Image change detection data:
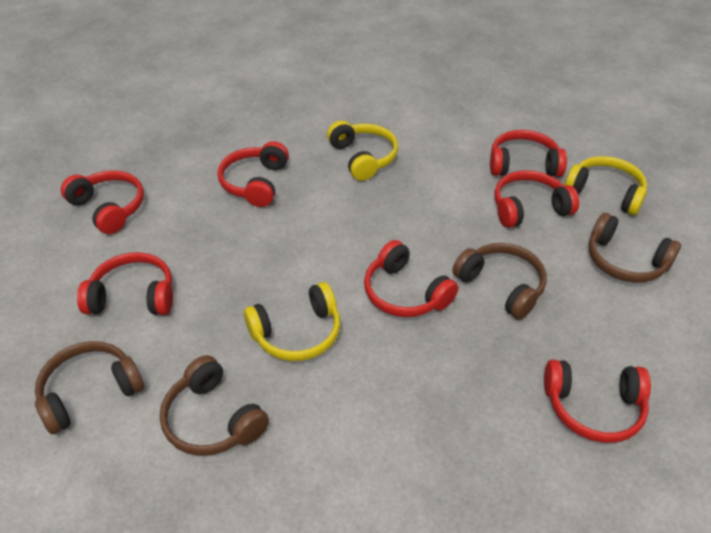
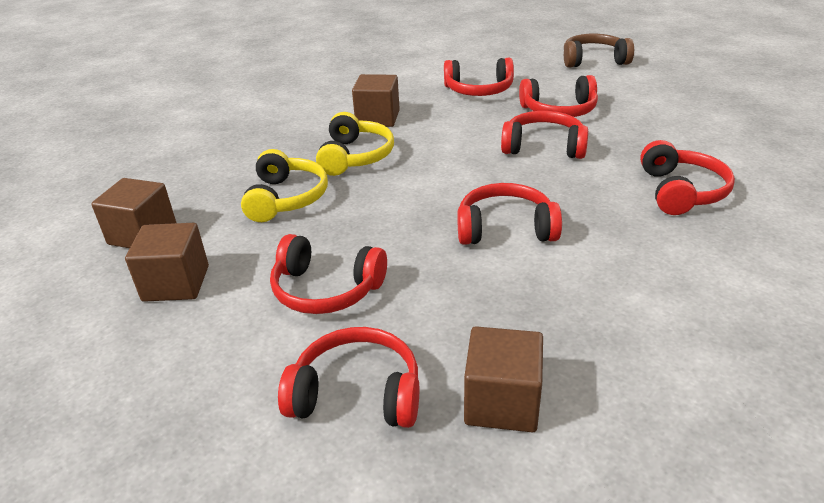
brown cube: 0 -> 4
brown headphones: 4 -> 1
yellow headphones: 3 -> 2

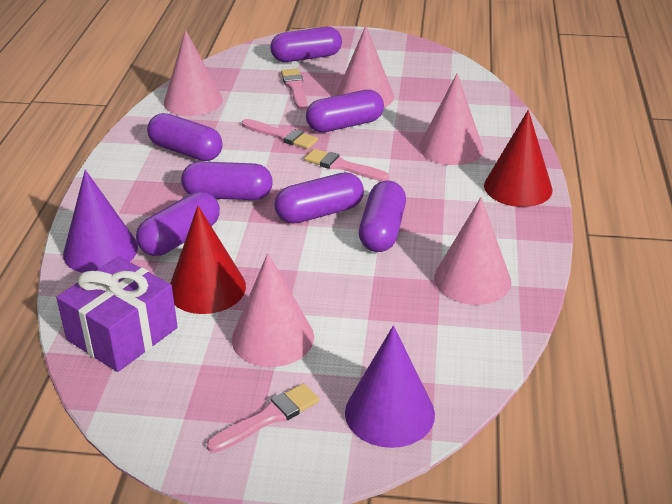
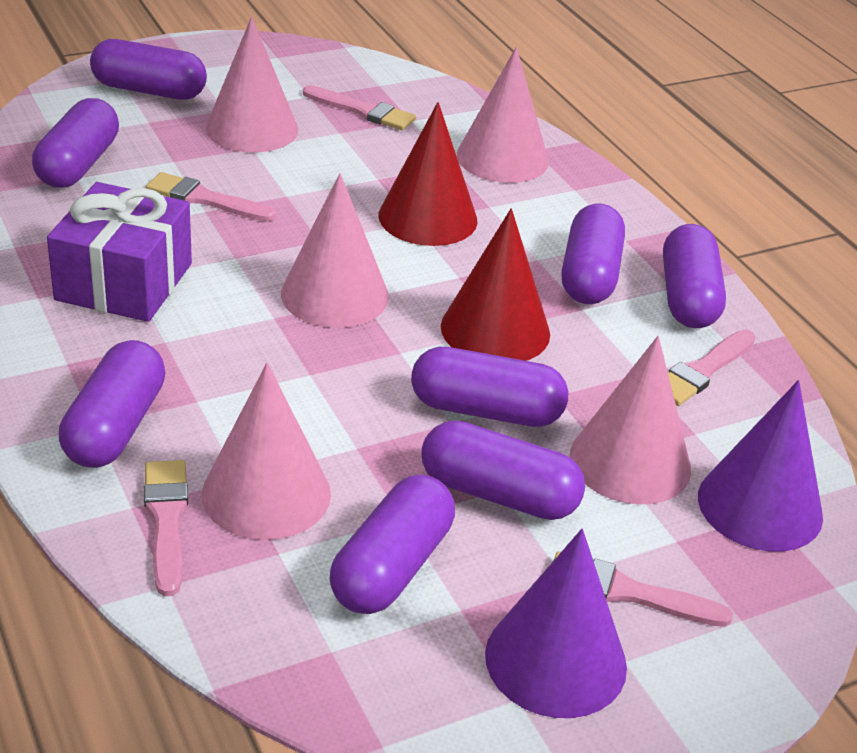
pink brush: 4 -> 5
purple capsule: 7 -> 8

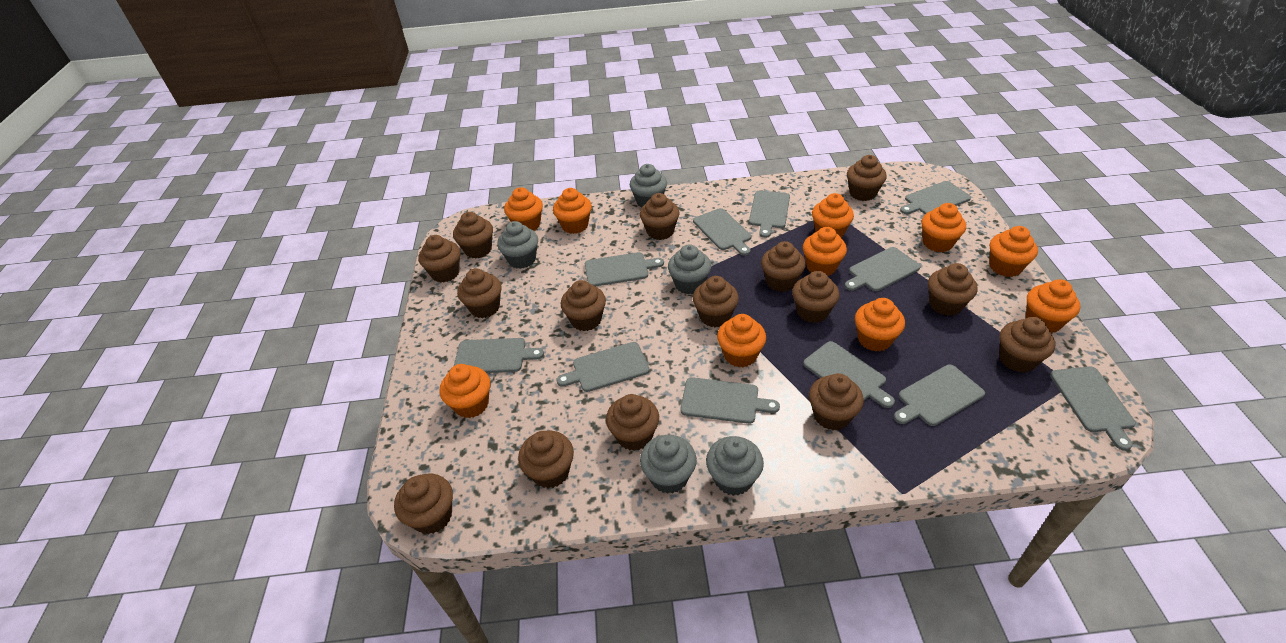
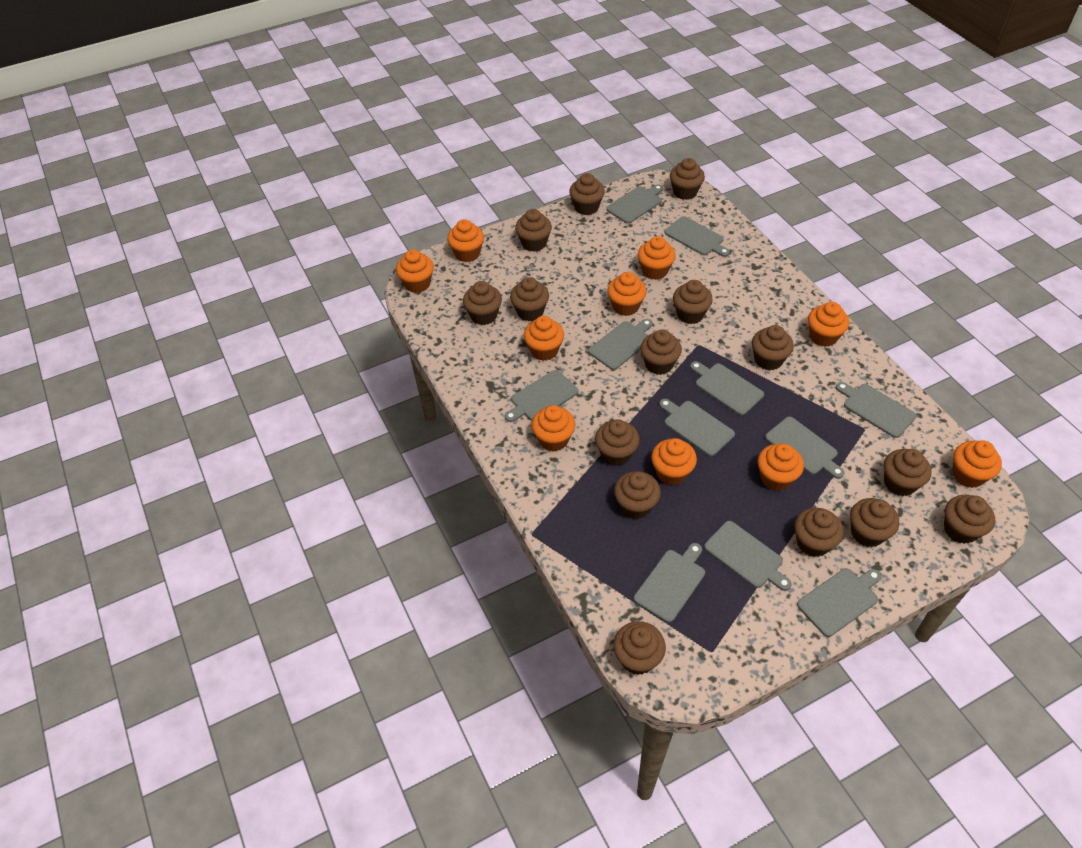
grey cupcake: 5 -> 0

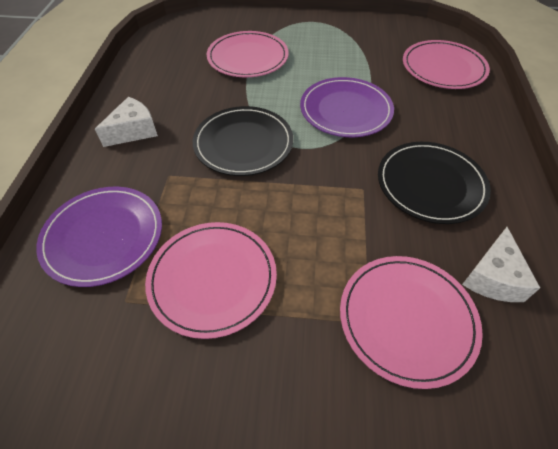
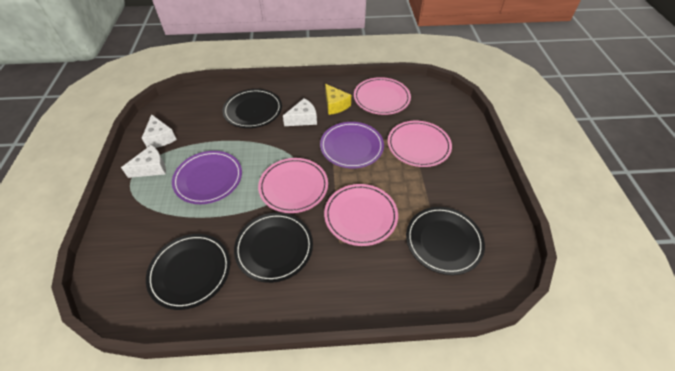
black plate: 2 -> 4
white cheese: 2 -> 3
yellow cheese: 0 -> 1

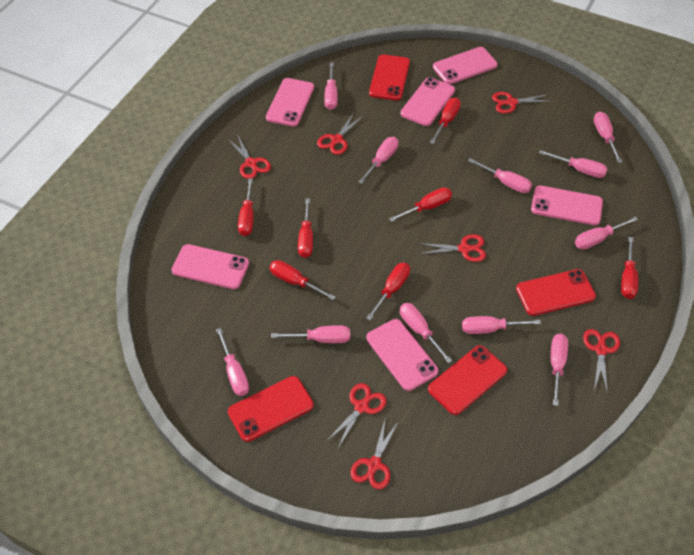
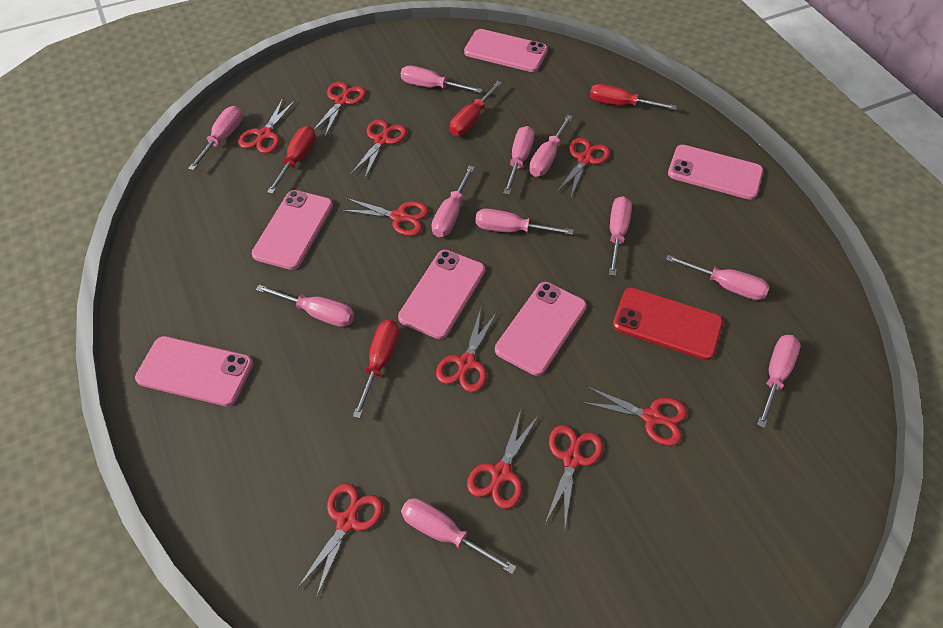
red phone: 4 -> 1
red scissors: 7 -> 10
red screwdriver: 7 -> 4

■ **Work task**:
Give back, word for word, the lines from the line that contains "purple capsule: 7 -> 8" through the last line of the records, with no pictures and nothing else.

■ **Result of this task**:
purple capsule: 7 -> 8

grey cupcake: 5 -> 0

black plate: 2 -> 4
white cheese: 2 -> 3
yellow cheese: 0 -> 1

red phone: 4 -> 1
red scissors: 7 -> 10
red screwdriver: 7 -> 4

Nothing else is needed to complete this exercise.